## TASK TO COMPLETE
Word for word, reproduce every line of the data below.

## Object matching data
---

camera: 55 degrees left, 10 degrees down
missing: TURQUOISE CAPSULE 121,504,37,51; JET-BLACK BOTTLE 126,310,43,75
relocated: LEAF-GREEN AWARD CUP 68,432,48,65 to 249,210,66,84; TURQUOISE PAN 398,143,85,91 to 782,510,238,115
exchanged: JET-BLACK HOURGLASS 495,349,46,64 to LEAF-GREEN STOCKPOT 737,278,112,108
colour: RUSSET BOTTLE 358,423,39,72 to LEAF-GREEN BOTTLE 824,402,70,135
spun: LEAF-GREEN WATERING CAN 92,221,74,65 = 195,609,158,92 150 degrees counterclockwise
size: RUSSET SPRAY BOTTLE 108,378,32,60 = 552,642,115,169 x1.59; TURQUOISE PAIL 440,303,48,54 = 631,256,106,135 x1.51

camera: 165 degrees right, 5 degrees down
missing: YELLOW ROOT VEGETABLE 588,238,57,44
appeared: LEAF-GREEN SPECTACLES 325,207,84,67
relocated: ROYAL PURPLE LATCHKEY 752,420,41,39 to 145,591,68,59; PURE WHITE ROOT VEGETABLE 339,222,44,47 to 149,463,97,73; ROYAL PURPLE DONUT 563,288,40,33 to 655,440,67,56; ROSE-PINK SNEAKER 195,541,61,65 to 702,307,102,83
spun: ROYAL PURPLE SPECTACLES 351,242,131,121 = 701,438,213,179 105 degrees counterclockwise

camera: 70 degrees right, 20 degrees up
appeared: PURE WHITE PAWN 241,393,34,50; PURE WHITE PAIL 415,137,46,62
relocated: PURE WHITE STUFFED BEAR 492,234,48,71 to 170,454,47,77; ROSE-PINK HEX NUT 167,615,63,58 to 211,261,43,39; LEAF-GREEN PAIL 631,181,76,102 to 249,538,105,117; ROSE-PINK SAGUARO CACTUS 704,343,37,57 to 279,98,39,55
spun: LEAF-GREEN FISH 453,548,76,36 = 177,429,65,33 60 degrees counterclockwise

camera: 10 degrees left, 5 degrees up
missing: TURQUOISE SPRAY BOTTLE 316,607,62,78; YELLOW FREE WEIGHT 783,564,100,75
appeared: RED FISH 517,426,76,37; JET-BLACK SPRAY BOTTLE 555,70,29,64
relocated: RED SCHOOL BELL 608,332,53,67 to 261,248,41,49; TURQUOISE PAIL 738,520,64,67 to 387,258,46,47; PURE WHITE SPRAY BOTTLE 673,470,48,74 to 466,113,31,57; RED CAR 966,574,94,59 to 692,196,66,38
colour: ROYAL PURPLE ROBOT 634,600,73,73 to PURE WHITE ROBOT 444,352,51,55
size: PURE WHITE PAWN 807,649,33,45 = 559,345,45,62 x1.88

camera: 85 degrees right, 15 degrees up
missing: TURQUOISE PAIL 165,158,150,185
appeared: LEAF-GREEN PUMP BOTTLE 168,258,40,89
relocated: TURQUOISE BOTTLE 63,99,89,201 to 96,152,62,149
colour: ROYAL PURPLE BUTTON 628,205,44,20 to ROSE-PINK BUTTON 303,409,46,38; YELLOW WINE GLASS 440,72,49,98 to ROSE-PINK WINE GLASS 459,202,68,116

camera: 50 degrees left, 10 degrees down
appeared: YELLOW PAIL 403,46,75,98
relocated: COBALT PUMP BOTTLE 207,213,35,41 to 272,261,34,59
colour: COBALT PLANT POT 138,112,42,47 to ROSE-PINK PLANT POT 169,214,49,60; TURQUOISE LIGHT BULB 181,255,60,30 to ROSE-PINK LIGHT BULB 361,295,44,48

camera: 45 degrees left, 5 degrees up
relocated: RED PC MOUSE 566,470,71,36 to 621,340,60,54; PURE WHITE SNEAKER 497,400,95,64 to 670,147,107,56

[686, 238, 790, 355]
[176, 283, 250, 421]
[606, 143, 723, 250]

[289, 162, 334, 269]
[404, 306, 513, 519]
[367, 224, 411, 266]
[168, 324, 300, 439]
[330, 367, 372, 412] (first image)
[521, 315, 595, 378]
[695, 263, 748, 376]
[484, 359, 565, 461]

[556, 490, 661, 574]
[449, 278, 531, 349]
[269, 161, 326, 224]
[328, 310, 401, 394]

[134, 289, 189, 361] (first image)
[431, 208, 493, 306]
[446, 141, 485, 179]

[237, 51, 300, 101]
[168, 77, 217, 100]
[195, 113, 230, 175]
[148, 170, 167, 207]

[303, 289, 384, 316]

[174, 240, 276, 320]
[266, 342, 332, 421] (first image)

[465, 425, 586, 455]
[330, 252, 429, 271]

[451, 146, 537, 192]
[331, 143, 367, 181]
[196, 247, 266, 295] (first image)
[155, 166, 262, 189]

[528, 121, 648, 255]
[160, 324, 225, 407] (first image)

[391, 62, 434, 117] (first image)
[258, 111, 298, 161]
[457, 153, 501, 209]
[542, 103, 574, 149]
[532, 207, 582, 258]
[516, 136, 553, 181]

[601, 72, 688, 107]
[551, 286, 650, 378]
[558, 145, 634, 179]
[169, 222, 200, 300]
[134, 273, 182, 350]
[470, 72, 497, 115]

---

## SOLUTION TO THE EXERCISE
camera: 55 degrees left, 10 degrees down
missing: TURQUOISE CAPSULE 121,504,37,51; JET-BLACK BOTTLE 126,310,43,75
relocated: LEAF-GREEN AWARD CUP 68,432,48,65 to 249,210,66,84; TURQUOISE PAN 398,143,85,91 to 782,510,238,115
exchanged: JET-BLACK HOURGLASS 495,349,46,64 to LEAF-GREEN STOCKPOT 737,278,112,108
colour: RUSSET BOTTLE 358,423,39,72 to LEAF-GREEN BOTTLE 824,402,70,135
spun: LEAF-GREEN WATERING CAN 92,221,74,65 = 195,609,158,92 150 degrees counterclockwise
size: RUSSET SPRAY BOTTLE 108,378,32,60 = 552,642,115,169 x1.59; TURQUOISE PAIL 440,303,48,54 = 631,256,106,135 x1.51

camera: 165 degrees right, 5 degrees down
missing: YELLOW ROOT VEGETABLE 588,238,57,44
appeared: LEAF-GREEN SPECTACLES 325,207,84,67
relocated: ROYAL PURPLE LATCHKEY 752,420,41,39 to 145,591,68,59; PURE WHITE ROOT VEGETABLE 339,222,44,47 to 149,463,97,73; ROYAL PURPLE DONUT 563,288,40,33 to 655,440,67,56; ROSE-PINK SNEAKER 195,541,61,65 to 702,307,102,83
spun: ROYAL PURPLE SPECTACLES 351,242,131,121 = 701,438,213,179 105 degrees counterclockwise

camera: 70 degrees right, 20 degrees up
appeared: PURE WHITE PAWN 241,393,34,50; PURE WHITE PAIL 415,137,46,62
relocated: PURE WHITE STUFFED BEAR 492,234,48,71 to 170,454,47,77; ROSE-PINK HEX NUT 167,615,63,58 to 211,261,43,39; LEAF-GREEN PAIL 631,181,76,102 to 249,538,105,117; ROSE-PINK SAGUARO CACTUS 704,343,37,57 to 279,98,39,55
spun: LEAF-GREEN FISH 453,548,76,36 = 177,429,65,33 60 degrees counterclockwise

camera: 10 degrees left, 5 degrees up
missing: TURQUOISE SPRAY BOTTLE 316,607,62,78; YELLOW FREE WEIGHT 783,564,100,75
appeared: RED FISH 517,426,76,37; JET-BLACK SPRAY BOTTLE 555,70,29,64
relocated: RED SCHOOL BELL 608,332,53,67 to 261,248,41,49; TURQUOISE PAIL 738,520,64,67 to 387,258,46,47; PURE WHITE SPRAY BOTTLE 673,470,48,74 to 466,113,31,57; RED CAR 966,574,94,59 to 692,196,66,38
colour: ROYAL PURPLE ROBOT 634,600,73,73 to PURE WHITE ROBOT 444,352,51,55
size: PURE WHITE PAWN 807,649,33,45 = 559,345,45,62 x1.88

camera: 85 degrees right, 15 degrees up
missing: TURQUOISE PAIL 165,158,150,185
appeared: LEAF-GREEN PUMP BOTTLE 168,258,40,89
relocated: TURQUOISE BOTTLE 63,99,89,201 to 96,152,62,149
colour: ROYAL PURPLE BUTTON 628,205,44,20 to ROSE-PINK BUTTON 303,409,46,38; YELLOW WINE GLASS 440,72,49,98 to ROSE-PINK WINE GLASS 459,202,68,116

camera: 50 degrees left, 10 degrees down
appeared: YELLOW PAIL 403,46,75,98
relocated: COBALT PUMP BOTTLE 207,213,35,41 to 272,261,34,59
colour: COBALT PLANT POT 138,112,42,47 to ROSE-PINK PLANT POT 169,214,49,60; TURQUOISE LIGHT BULB 181,255,60,30 to ROSE-PINK LIGHT BULB 361,295,44,48

camera: 45 degrees left, 5 degrees up
relocated: RED PC MOUSE 566,470,71,36 to 621,340,60,54; PURE WHITE SNEAKER 497,400,95,64 to 670,147,107,56

[686, 238, 790, 355]
[176, 283, 250, 421]
[606, 143, 723, 250]

[289, 162, 334, 269]
[404, 306, 513, 519]
[367, 224, 411, 266]
[168, 324, 300, 439]
[330, 367, 372, 412] (first image)
[521, 315, 595, 378]
[695, 263, 748, 376]
[484, 359, 565, 461]

[556, 490, 661, 574]
[449, 278, 531, 349]
[269, 161, 326, 224]
[328, 310, 401, 394]

[134, 289, 189, 361] (first image)
[431, 208, 493, 306]
[446, 141, 485, 179]

[237, 51, 300, 101]
[168, 77, 217, 100]
[195, 113, 230, 175]
[148, 170, 167, 207]

[303, 289, 384, 316]

[174, 240, 276, 320]
[266, 342, 332, 421] (first image)

[465, 425, 586, 455]
[330, 252, 429, 271]

[451, 146, 537, 192]
[331, 143, 367, 181]
[196, 247, 266, 295] (first image)
[155, 166, 262, 189]

[528, 121, 648, 255]
[160, 324, 225, 407] (first image)

[391, 62, 434, 117] (first image)
[258, 111, 298, 161]
[457, 153, 501, 209]
[542, 103, 574, 149]
[532, 207, 582, 258]
[516, 136, 553, 181]

[601, 72, 688, 107]
[551, 286, 650, 378]
[558, 145, 634, 179]
[169, 222, 200, 300]
[134, 273, 182, 350]
[470, 72, 497, 115]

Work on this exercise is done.